Aim of the exercise
Only the text of the records belongs in the answer, copied exactly, with every picture omitted.

Supplied records
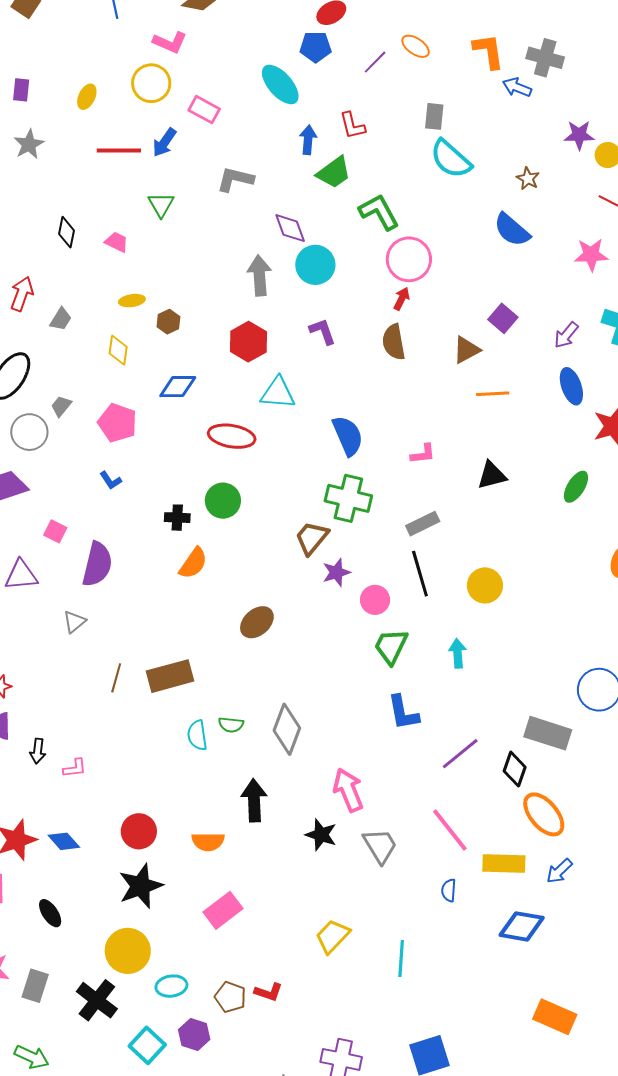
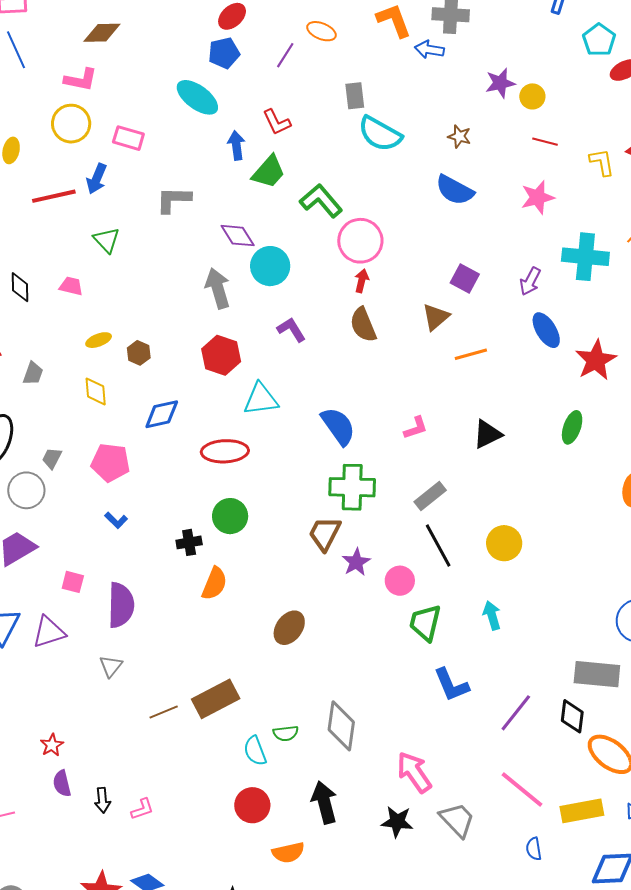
brown line: (116, 678) -> (164, 712), turned 64
red circle: (139, 831) -> (252, 805), moved

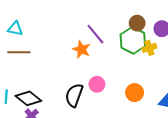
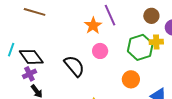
green hexagon: (133, 40) -> (140, 47), moved
pink circle: (97, 84) -> (100, 51), moved
black semicircle: (74, 95) -> (74, 66), turned 105

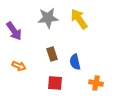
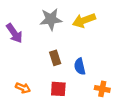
yellow arrow: (79, 19) -> (84, 20), turned -75
orange arrow: (19, 66) -> (23, 88), moved

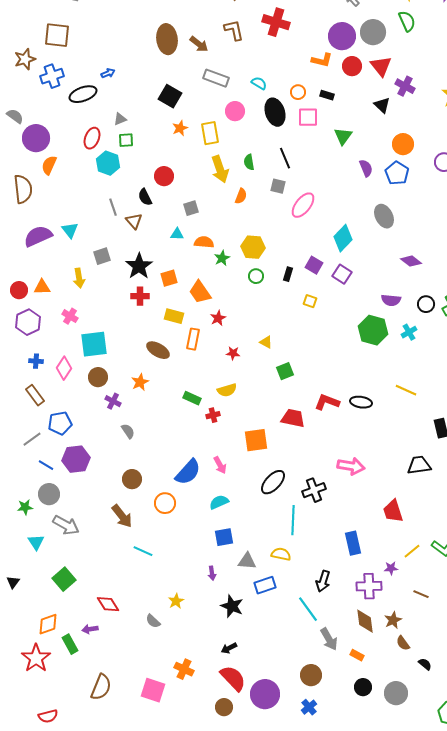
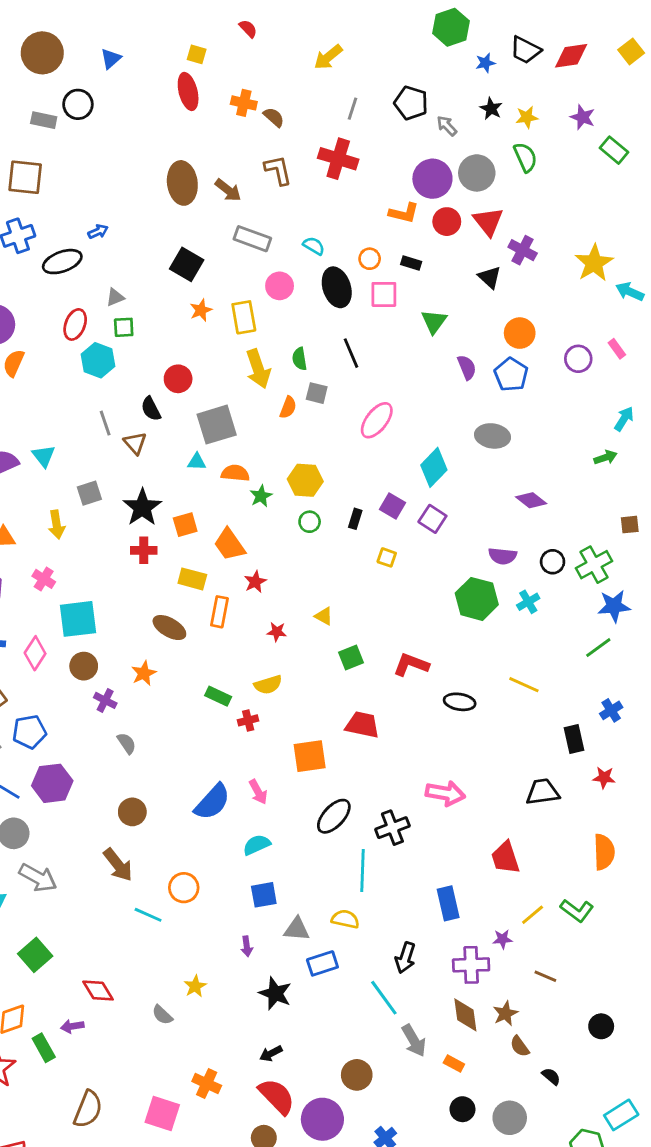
gray square: (278, 186) -> (317, 393), moved
gray square: (191, 208) -> (217, 425), size x1.8
gray ellipse: (384, 216) -> (493, 436), turned -55
red L-shape: (327, 402) -> (411, 665), moved
orange circle: (165, 503) -> (184, 888), moved
brown circle: (311, 675) -> (357, 1075), moved

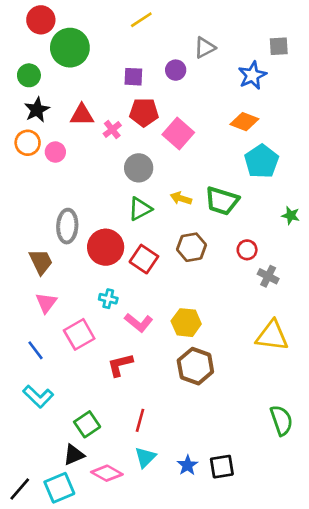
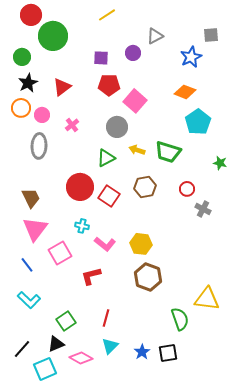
red triangle: (82, 115) -> (62, 87), turned -36
pink cross: (112, 130) -> (72, 125), moved
gray circle: (139, 168) -> (117, 127), moved
gray ellipse: (67, 226) -> (39, 146), moved
pink triangle: (46, 303) -> (35, 229), size x1.5
yellow triangle: (272, 336) -> (207, 299), moved
green semicircle: (281, 420) -> (180, 319), moved
black line: (20, 489) -> (22, 349), moved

Exercise answer
brown line: (116, 678) -> (164, 712), turned 64
red circle: (139, 831) -> (252, 805), moved

green hexagon: (133, 40) -> (140, 47), moved
pink circle: (97, 84) -> (100, 51), moved
black semicircle: (74, 95) -> (74, 66), turned 105

yellow arrow: (79, 19) -> (84, 20), turned -75
orange arrow: (19, 66) -> (23, 88), moved

gray square: (278, 186) -> (317, 393), moved
gray square: (191, 208) -> (217, 425), size x1.8
gray ellipse: (384, 216) -> (493, 436), turned -55
red L-shape: (327, 402) -> (411, 665), moved
orange circle: (165, 503) -> (184, 888), moved
brown circle: (311, 675) -> (357, 1075), moved

red triangle: (82, 115) -> (62, 87), turned -36
pink cross: (112, 130) -> (72, 125), moved
gray circle: (139, 168) -> (117, 127), moved
gray ellipse: (67, 226) -> (39, 146), moved
pink triangle: (46, 303) -> (35, 229), size x1.5
yellow triangle: (272, 336) -> (207, 299), moved
green semicircle: (281, 420) -> (180, 319), moved
black line: (20, 489) -> (22, 349), moved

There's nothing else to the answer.